## What to do
When a line below contains the word "grey", it counts toward the total; give that total and nothing besides.

## The data
——
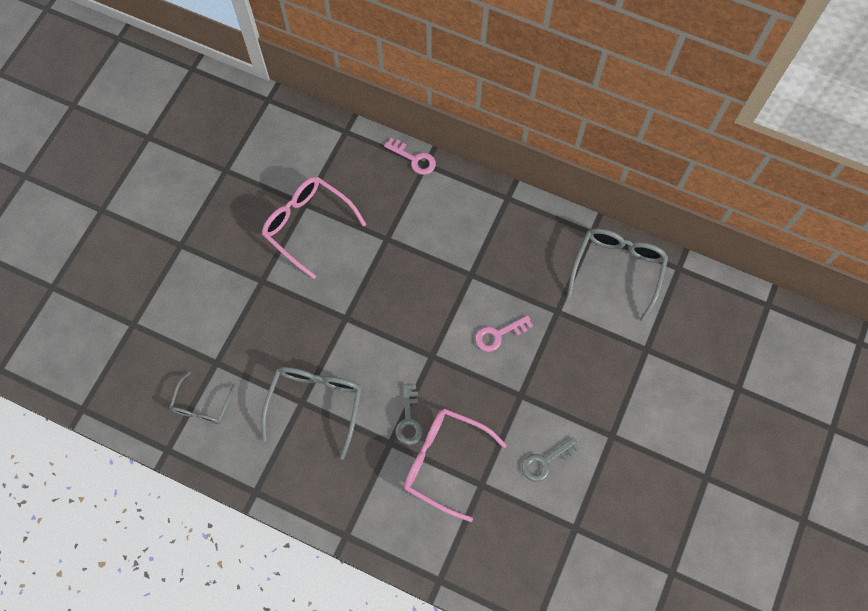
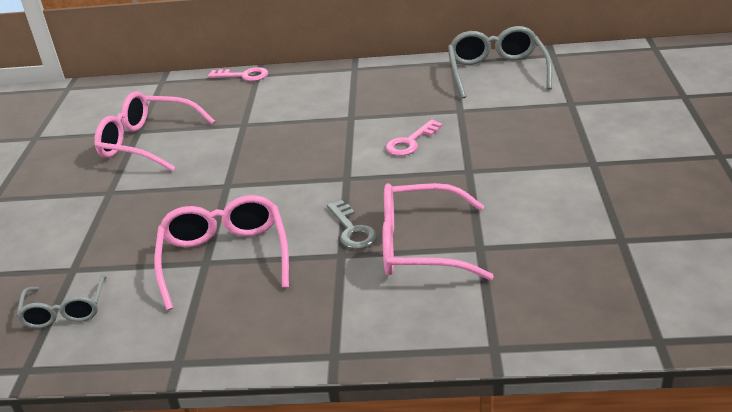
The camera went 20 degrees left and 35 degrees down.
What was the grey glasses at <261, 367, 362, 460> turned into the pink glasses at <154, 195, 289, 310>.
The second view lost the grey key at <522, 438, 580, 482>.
——
## Expected answer
2